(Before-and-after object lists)
★ ★ ★ ★ ★ ★ ★
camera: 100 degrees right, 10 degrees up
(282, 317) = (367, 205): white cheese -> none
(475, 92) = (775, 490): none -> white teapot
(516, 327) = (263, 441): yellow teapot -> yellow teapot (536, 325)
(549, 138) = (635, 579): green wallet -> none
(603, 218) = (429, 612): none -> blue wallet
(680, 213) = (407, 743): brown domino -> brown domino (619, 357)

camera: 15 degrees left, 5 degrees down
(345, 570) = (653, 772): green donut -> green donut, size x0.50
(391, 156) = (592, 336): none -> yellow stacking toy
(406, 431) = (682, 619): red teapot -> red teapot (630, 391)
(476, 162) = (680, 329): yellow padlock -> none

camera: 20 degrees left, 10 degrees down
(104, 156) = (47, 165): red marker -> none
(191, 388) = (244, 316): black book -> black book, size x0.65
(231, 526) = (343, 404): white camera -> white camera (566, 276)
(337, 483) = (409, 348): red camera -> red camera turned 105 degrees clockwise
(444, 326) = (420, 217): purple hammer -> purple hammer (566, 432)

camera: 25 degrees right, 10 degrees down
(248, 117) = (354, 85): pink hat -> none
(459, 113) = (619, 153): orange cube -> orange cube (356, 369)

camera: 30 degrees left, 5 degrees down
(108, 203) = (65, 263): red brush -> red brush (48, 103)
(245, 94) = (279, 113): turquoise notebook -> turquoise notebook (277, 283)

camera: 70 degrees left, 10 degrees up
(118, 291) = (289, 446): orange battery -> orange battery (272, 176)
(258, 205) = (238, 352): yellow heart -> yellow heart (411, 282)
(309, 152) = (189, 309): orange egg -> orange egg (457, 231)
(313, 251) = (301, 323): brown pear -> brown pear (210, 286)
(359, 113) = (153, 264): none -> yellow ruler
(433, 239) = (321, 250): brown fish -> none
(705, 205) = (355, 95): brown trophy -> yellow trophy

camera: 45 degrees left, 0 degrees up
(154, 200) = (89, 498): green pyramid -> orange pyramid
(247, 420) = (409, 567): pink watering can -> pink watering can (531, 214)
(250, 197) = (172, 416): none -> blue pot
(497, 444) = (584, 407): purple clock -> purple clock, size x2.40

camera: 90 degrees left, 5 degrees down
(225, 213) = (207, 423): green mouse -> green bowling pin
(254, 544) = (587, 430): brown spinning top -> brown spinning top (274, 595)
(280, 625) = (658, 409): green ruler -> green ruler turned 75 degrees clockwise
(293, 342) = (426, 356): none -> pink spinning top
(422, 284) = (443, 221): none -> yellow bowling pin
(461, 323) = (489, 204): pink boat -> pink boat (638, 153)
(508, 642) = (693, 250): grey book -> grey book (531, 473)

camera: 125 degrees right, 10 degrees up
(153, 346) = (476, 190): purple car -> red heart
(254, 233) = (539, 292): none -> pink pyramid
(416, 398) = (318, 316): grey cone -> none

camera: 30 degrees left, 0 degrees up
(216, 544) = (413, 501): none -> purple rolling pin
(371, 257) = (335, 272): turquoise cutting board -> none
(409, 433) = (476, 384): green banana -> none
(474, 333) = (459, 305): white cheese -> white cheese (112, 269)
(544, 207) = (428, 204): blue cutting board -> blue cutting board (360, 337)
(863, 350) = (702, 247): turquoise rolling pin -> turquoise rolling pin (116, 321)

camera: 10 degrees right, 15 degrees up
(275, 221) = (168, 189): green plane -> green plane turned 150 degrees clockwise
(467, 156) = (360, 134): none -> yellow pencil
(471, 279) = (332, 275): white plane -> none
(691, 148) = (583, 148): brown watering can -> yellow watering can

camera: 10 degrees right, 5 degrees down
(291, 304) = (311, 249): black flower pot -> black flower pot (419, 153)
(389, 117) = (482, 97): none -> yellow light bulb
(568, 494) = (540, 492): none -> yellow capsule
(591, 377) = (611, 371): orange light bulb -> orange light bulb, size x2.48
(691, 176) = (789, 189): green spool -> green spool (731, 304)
★ ★ ★ ★ ★ ★ ★
• ACTIVITY: Look above and repeat, character for character, the lines from the first one to the line with "camera: 70 degrees left, 10 degrees up", counting both.

• SOLUTION FOR THIS TASK:
camera: 100 degrees right, 10 degrees up
(282, 317) = (367, 205): white cheese -> none
(475, 92) = (775, 490): none -> white teapot
(516, 327) = (263, 441): yellow teapot -> yellow teapot (536, 325)
(549, 138) = (635, 579): green wallet -> none
(603, 218) = (429, 612): none -> blue wallet
(680, 213) = (407, 743): brown domino -> brown domino (619, 357)

camera: 15 degrees left, 5 degrees down
(345, 570) = (653, 772): green donut -> green donut, size x0.50
(391, 156) = (592, 336): none -> yellow stacking toy
(406, 431) = (682, 619): red teapot -> red teapot (630, 391)
(476, 162) = (680, 329): yellow padlock -> none

camera: 20 degrees left, 10 degrees down
(104, 156) = (47, 165): red marker -> none
(191, 388) = (244, 316): black book -> black book, size x0.65
(231, 526) = (343, 404): white camera -> white camera (566, 276)
(337, 483) = (409, 348): red camera -> red camera turned 105 degrees clockwise
(444, 326) = (420, 217): purple hammer -> purple hammer (566, 432)

camera: 25 degrees right, 10 degrees down
(248, 117) = (354, 85): pink hat -> none
(459, 113) = (619, 153): orange cube -> orange cube (356, 369)

camera: 30 degrees left, 5 degrees down
(108, 203) = (65, 263): red brush -> red brush (48, 103)
(245, 94) = (279, 113): turquoise notebook -> turquoise notebook (277, 283)

camera: 70 degrees left, 10 degrees up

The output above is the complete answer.